* [Object tracking records]:

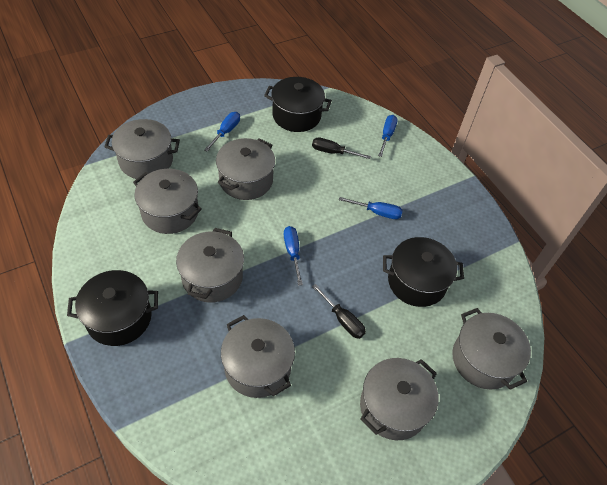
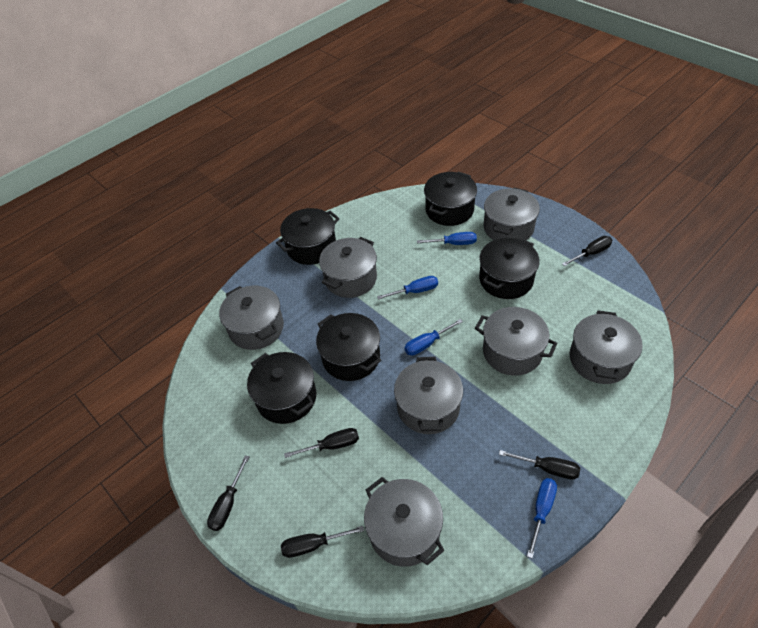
black pot: 3 -> 5
black screwdriver: 2 -> 5

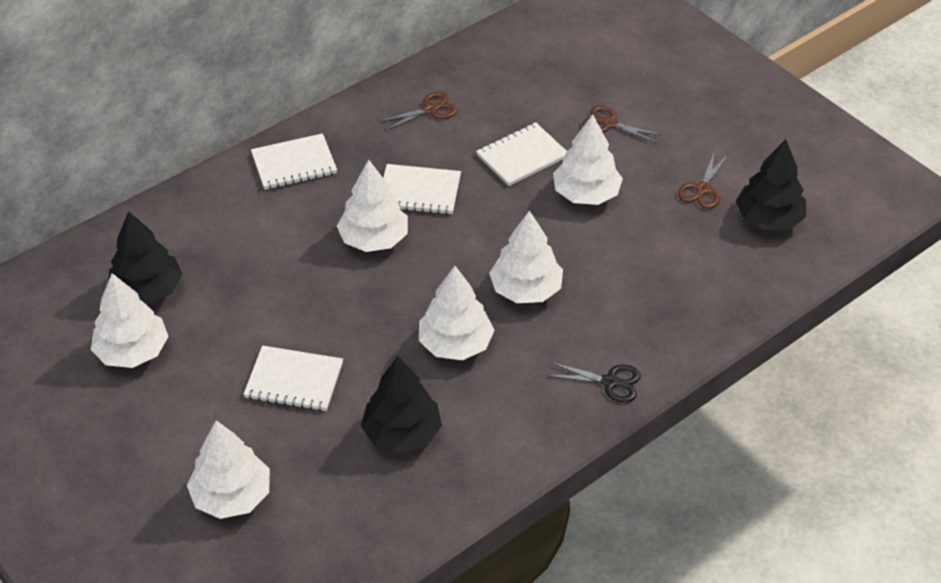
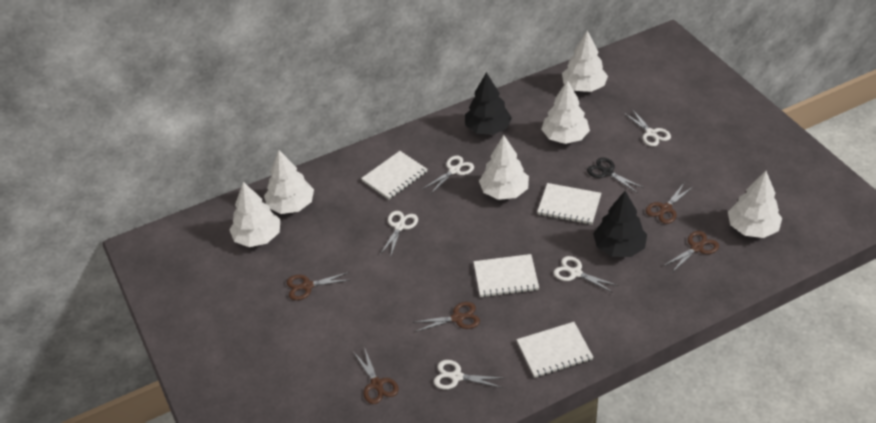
black tree: 3 -> 2
brown scissors: 3 -> 5
white scissors: 0 -> 5

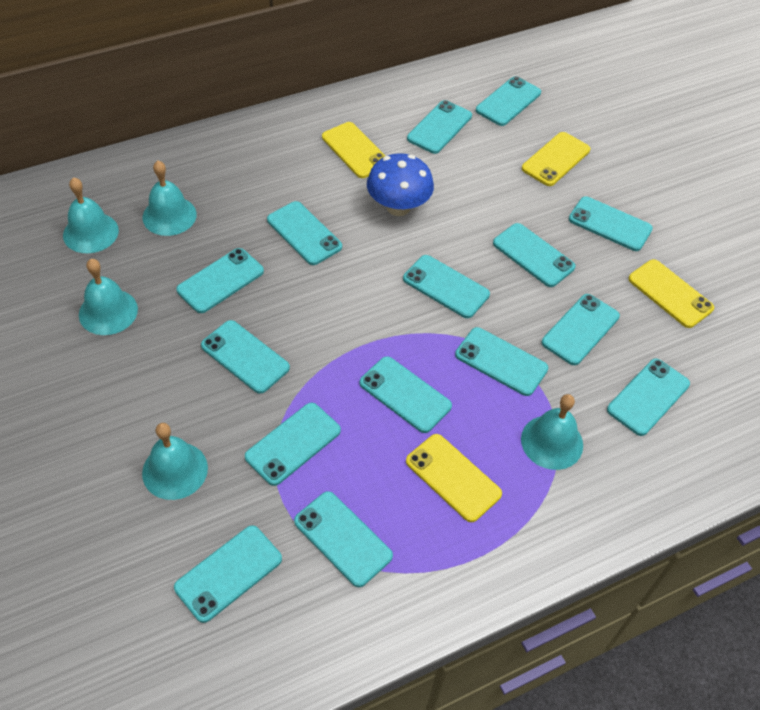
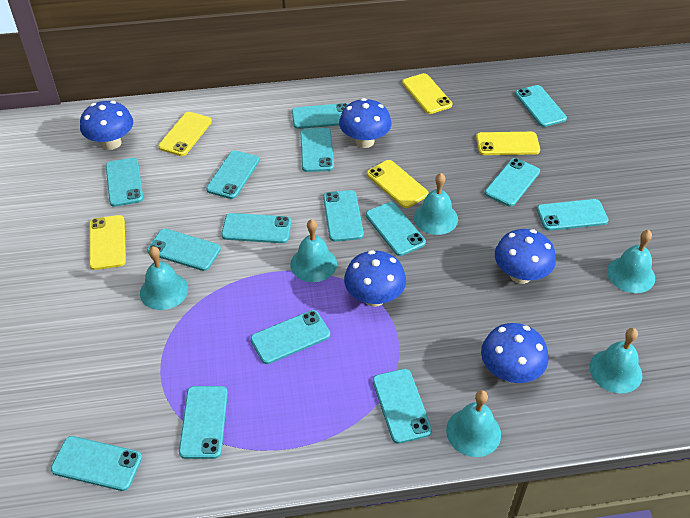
blue mushroom: 1 -> 5
turquoise bell: 5 -> 6
yellow phone: 4 -> 5

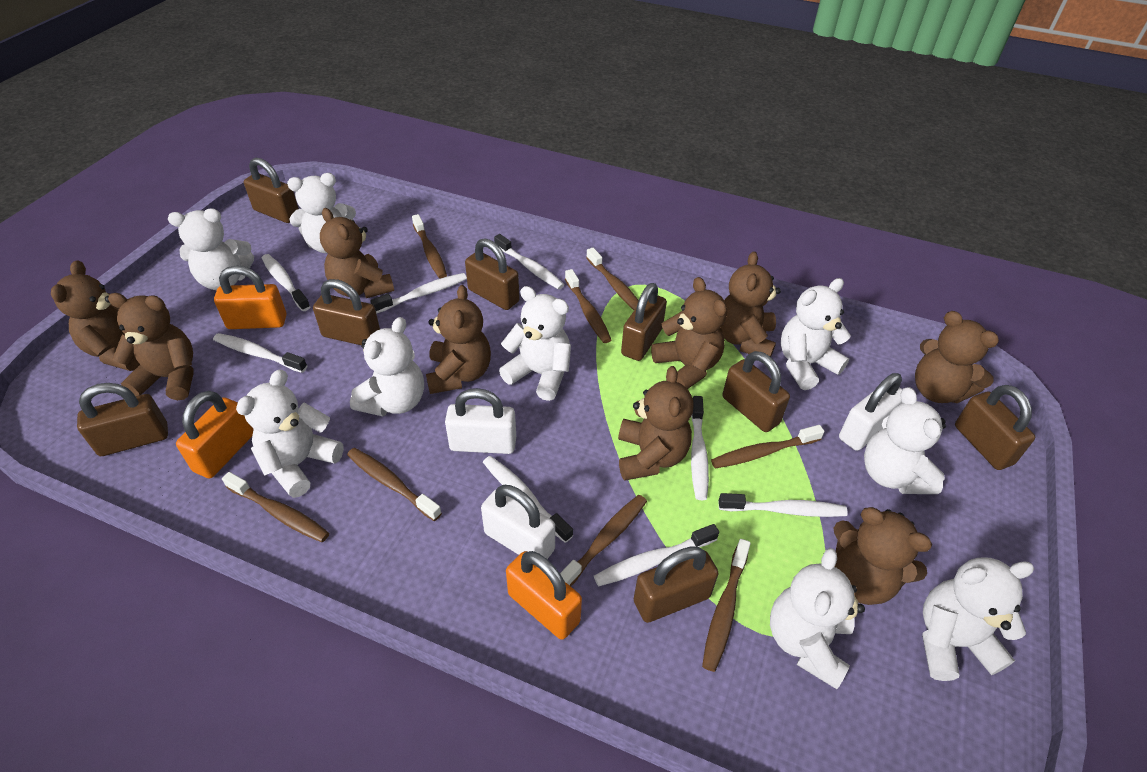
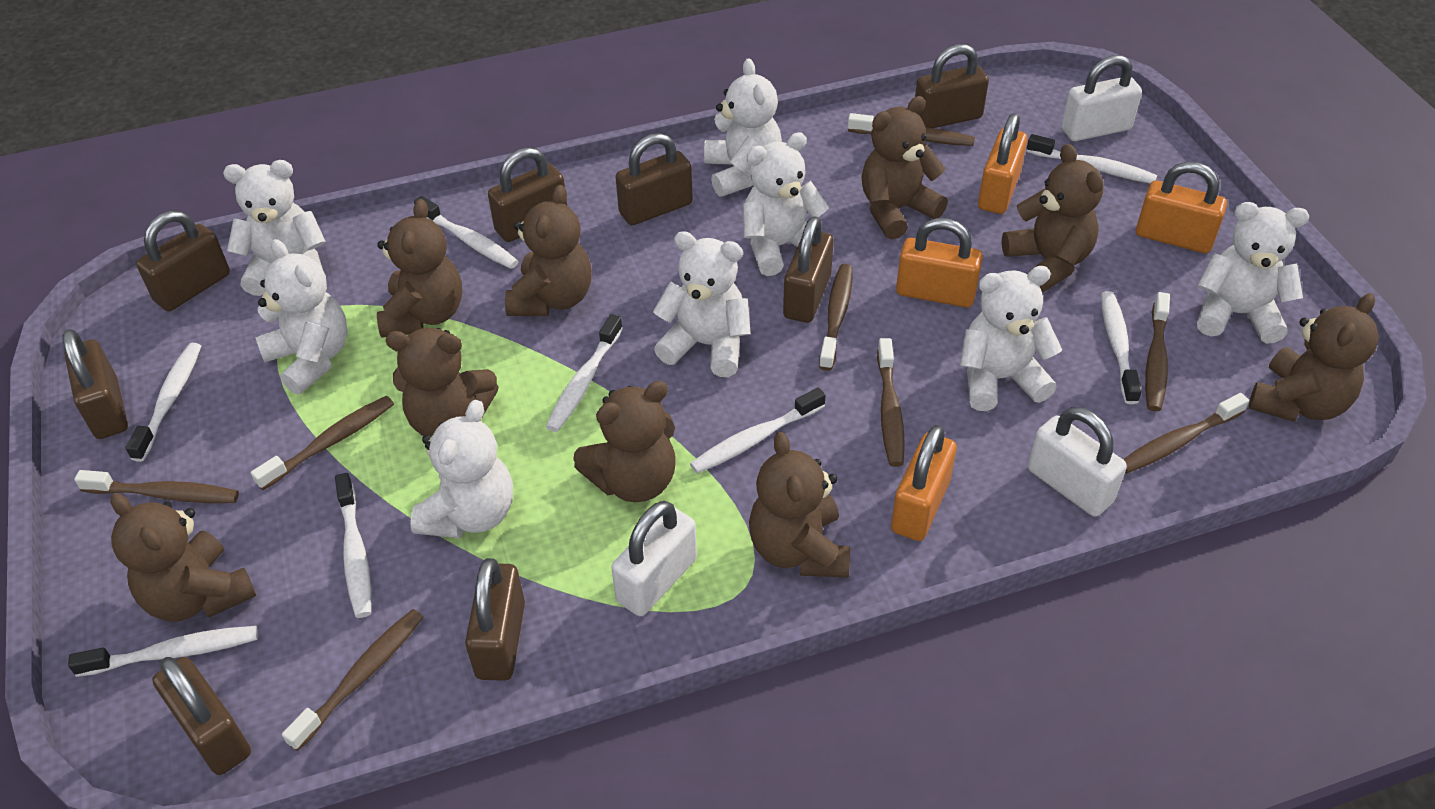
orange padlock: 3 -> 4
white teddy bear: 9 -> 8

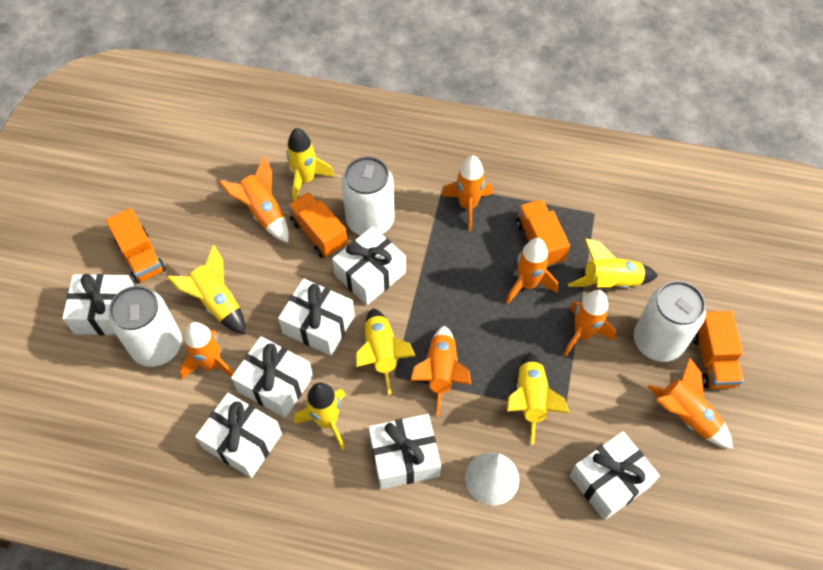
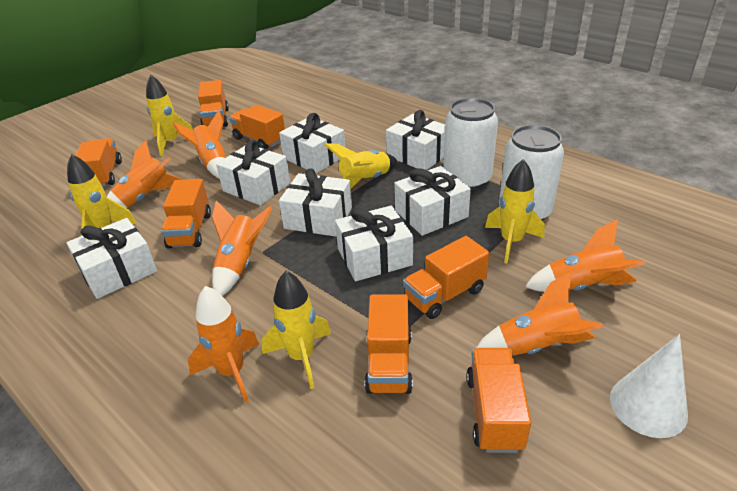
orange rocket: 7 -> 6
orange truck: 4 -> 7
white can: 3 -> 2
yellow rocket: 6 -> 5

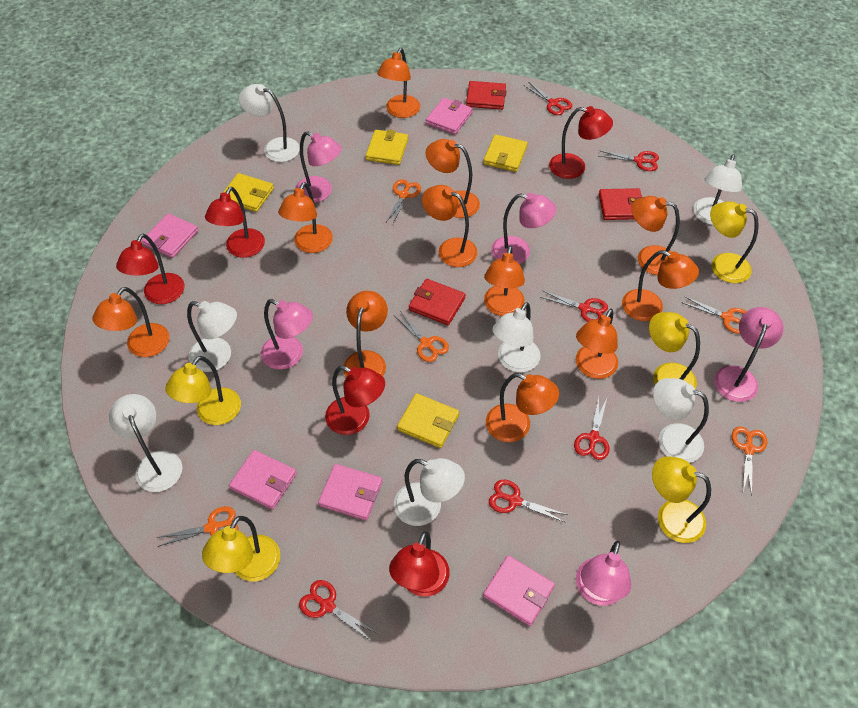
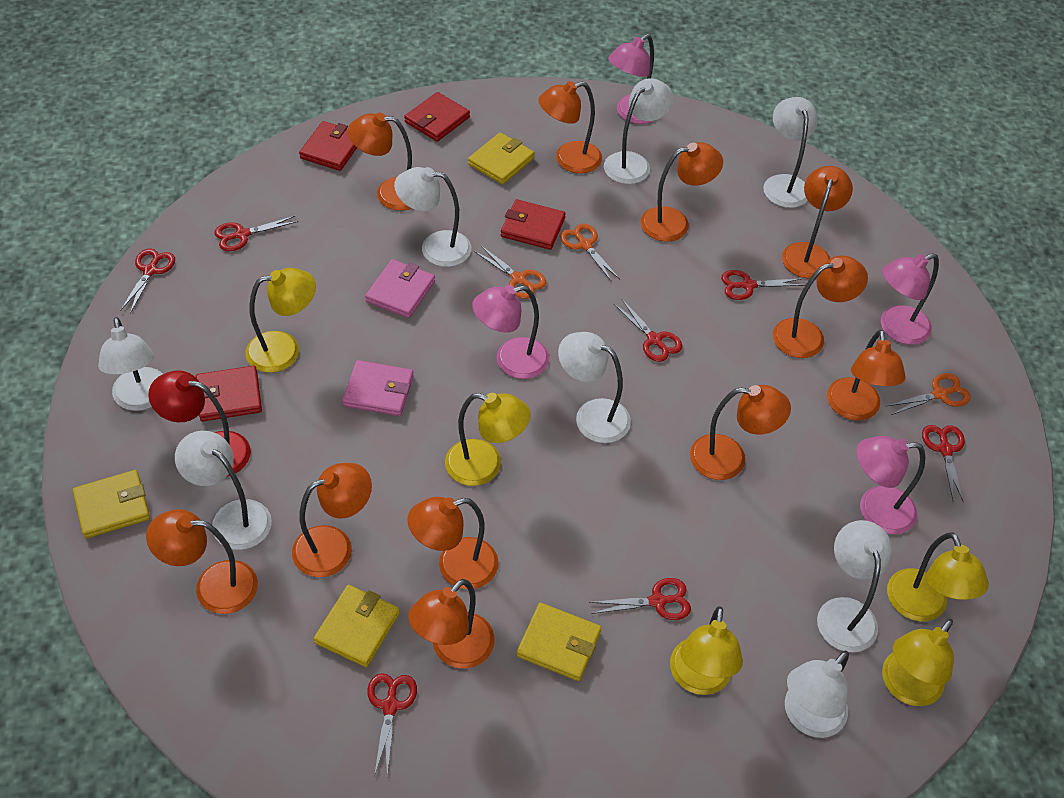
orange scissors: 5 -> 3
pink lamp: 5 -> 4
pink wallet: 5 -> 2
red lamp: 5 -> 1
red scissors: 6 -> 7
red wallet: 3 -> 4
white lamp: 7 -> 8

* [DESCRIPTION OF THE TASK]: Send back, unchanged, every line of the records from the one with "red lamp: 5 -> 1" through the last.

* [RESPONSE AREA]:
red lamp: 5 -> 1
red scissors: 6 -> 7
red wallet: 3 -> 4
white lamp: 7 -> 8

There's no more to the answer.